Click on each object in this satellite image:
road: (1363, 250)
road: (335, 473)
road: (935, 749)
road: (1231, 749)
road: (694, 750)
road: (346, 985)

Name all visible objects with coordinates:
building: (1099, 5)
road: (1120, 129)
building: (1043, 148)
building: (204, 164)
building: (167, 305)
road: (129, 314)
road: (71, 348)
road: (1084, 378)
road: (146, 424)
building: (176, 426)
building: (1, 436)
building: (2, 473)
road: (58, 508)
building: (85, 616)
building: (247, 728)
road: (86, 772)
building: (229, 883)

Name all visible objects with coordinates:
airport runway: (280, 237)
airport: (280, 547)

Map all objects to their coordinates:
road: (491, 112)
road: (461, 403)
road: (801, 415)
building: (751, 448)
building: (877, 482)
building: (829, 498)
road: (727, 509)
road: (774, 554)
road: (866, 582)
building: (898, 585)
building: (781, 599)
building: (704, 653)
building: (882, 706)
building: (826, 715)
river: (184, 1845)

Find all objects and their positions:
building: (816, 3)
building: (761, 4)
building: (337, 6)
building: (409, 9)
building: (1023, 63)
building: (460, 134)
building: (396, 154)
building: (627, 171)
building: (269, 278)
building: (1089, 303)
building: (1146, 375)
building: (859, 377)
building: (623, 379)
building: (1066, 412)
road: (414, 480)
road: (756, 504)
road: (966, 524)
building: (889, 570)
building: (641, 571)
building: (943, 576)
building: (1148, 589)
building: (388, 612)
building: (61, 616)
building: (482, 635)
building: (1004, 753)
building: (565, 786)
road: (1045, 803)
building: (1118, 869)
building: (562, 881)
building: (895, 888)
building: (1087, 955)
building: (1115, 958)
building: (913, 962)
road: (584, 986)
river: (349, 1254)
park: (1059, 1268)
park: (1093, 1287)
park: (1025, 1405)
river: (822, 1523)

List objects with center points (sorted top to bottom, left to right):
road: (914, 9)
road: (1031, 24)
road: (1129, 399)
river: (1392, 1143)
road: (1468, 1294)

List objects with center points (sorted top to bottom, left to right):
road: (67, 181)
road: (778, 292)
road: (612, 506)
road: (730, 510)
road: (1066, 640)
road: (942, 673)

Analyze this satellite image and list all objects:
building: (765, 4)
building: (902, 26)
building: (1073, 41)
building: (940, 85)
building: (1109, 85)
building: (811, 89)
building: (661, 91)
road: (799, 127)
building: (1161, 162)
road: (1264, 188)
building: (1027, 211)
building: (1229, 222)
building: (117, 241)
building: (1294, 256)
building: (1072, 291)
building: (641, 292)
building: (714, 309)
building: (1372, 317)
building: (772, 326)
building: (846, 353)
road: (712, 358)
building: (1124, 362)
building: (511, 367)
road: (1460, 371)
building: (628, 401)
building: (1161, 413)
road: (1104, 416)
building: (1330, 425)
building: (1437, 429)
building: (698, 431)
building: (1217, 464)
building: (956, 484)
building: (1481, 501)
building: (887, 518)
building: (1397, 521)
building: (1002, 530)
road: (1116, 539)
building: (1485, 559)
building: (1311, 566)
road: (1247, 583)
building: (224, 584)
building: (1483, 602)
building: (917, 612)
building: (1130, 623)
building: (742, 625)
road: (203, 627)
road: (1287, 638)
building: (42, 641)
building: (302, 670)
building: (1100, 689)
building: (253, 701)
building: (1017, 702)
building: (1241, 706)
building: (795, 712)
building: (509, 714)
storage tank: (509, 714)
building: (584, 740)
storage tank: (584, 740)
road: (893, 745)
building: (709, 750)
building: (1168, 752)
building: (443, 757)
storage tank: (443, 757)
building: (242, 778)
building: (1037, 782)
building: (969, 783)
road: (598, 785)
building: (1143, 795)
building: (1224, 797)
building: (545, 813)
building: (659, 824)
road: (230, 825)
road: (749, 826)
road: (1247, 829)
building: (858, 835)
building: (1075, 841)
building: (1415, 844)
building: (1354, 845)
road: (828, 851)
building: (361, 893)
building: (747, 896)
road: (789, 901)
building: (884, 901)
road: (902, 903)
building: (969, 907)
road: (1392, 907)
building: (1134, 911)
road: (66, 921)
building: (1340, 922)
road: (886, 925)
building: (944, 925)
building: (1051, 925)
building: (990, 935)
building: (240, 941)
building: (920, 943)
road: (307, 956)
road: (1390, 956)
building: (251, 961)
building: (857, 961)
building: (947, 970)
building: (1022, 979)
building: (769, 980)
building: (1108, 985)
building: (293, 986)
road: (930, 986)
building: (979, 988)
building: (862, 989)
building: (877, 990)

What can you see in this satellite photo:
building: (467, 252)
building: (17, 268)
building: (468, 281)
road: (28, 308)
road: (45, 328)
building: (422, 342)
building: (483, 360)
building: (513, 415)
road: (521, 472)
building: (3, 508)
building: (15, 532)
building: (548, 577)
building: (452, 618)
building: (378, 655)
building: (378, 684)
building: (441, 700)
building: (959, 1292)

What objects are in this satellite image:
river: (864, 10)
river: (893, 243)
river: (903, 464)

****************

When you answer, return each line of the material exactly as it was written.

Solution for this task —
Click on each object in this satellite image:
road: (1363, 250)
road: (335, 473)
road: (935, 749)
road: (1231, 749)
road: (694, 750)
road: (346, 985)

Name all visible objects with coordinates:
building: (1099, 5)
road: (1120, 129)
building: (1043, 148)
building: (204, 164)
building: (167, 305)
road: (129, 314)
road: (71, 348)
road: (1084, 378)
road: (146, 424)
building: (176, 426)
building: (1, 436)
building: (2, 473)
road: (58, 508)
building: (85, 616)
building: (247, 728)
road: (86, 772)
building: (229, 883)

Name all visible objects with coordinates:
airport runway: (280, 237)
airport: (280, 547)

Map all objects to their coordinates:
road: (491, 112)
road: (461, 403)
road: (801, 415)
building: (751, 448)
building: (877, 482)
building: (829, 498)
road: (727, 509)
road: (774, 554)
road: (866, 582)
building: (898, 585)
building: (781, 599)
building: (704, 653)
building: (882, 706)
building: (826, 715)
river: (184, 1845)

Find all objects and their positions:
building: (816, 3)
building: (761, 4)
building: (337, 6)
building: (409, 9)
building: (1023, 63)
building: (460, 134)
building: (396, 154)
building: (627, 171)
building: (269, 278)
building: (1089, 303)
building: (1146, 375)
building: (859, 377)
building: (623, 379)
building: (1066, 412)
road: (414, 480)
road: (756, 504)
road: (966, 524)
building: (889, 570)
building: (641, 571)
building: (943, 576)
building: (1148, 589)
building: (388, 612)
building: (61, 616)
building: (482, 635)
building: (1004, 753)
building: (565, 786)
road: (1045, 803)
building: (1118, 869)
building: (562, 881)
building: (895, 888)
building: (1087, 955)
building: (1115, 958)
building: (913, 962)
road: (584, 986)
river: (349, 1254)
park: (1059, 1268)
park: (1093, 1287)
park: (1025, 1405)
river: (822, 1523)

List objects with center points (sorted top to bottom, left to right):
road: (914, 9)
road: (1031, 24)
road: (1129, 399)
river: (1392, 1143)
road: (1468, 1294)

List objects with center points (sorted top to bottom, left to right):
road: (67, 181)
road: (778, 292)
road: (612, 506)
road: (730, 510)
road: (1066, 640)
road: (942, 673)

Analyze this satellite image and list all objects:
building: (765, 4)
building: (902, 26)
building: (1073, 41)
building: (940, 85)
building: (1109, 85)
building: (811, 89)
building: (661, 91)
road: (799, 127)
building: (1161, 162)
road: (1264, 188)
building: (1027, 211)
building: (1229, 222)
building: (117, 241)
building: (1294, 256)
building: (1072, 291)
building: (641, 292)
building: (714, 309)
building: (1372, 317)
building: (772, 326)
building: (846, 353)
road: (712, 358)
building: (1124, 362)
building: (511, 367)
road: (1460, 371)
building: (628, 401)
building: (1161, 413)
road: (1104, 416)
building: (1330, 425)
building: (1437, 429)
building: (698, 431)
building: (1217, 464)
building: (956, 484)
building: (1481, 501)
building: (887, 518)
building: (1397, 521)
building: (1002, 530)
road: (1116, 539)
building: (1485, 559)
building: (1311, 566)
road: (1247, 583)
building: (224, 584)
building: (1483, 602)
building: (917, 612)
building: (1130, 623)
building: (742, 625)
road: (203, 627)
road: (1287, 638)
building: (42, 641)
building: (302, 670)
building: (1100, 689)
building: (253, 701)
building: (1017, 702)
building: (1241, 706)
building: (795, 712)
building: (509, 714)
storage tank: (509, 714)
building: (584, 740)
storage tank: (584, 740)
road: (893, 745)
building: (709, 750)
building: (1168, 752)
building: (443, 757)
storage tank: (443, 757)
building: (242, 778)
building: (1037, 782)
building: (969, 783)
road: (598, 785)
building: (1143, 795)
building: (1224, 797)
building: (545, 813)
building: (659, 824)
road: (230, 825)
road: (749, 826)
road: (1247, 829)
building: (858, 835)
building: (1075, 841)
building: (1415, 844)
building: (1354, 845)
road: (828, 851)
building: (361, 893)
building: (747, 896)
road: (789, 901)
building: (884, 901)
road: (902, 903)
building: (969, 907)
road: (1392, 907)
building: (1134, 911)
road: (66, 921)
building: (1340, 922)
road: (886, 925)
building: (944, 925)
building: (1051, 925)
building: (990, 935)
building: (240, 941)
building: (920, 943)
road: (307, 956)
road: (1390, 956)
building: (251, 961)
building: (857, 961)
building: (947, 970)
building: (1022, 979)
building: (769, 980)
building: (1108, 985)
building: (293, 986)
road: (930, 986)
building: (979, 988)
building: (862, 989)
building: (877, 990)

What can you see in this satellite photo:
building: (467, 252)
building: (17, 268)
building: (468, 281)
road: (28, 308)
road: (45, 328)
building: (422, 342)
building: (483, 360)
building: (513, 415)
road: (521, 472)
building: (3, 508)
building: (15, 532)
building: (548, 577)
building: (452, 618)
building: (378, 655)
building: (378, 684)
building: (441, 700)
building: (959, 1292)

What objects are in this satellite image:
river: (864, 10)
river: (893, 243)
river: (903, 464)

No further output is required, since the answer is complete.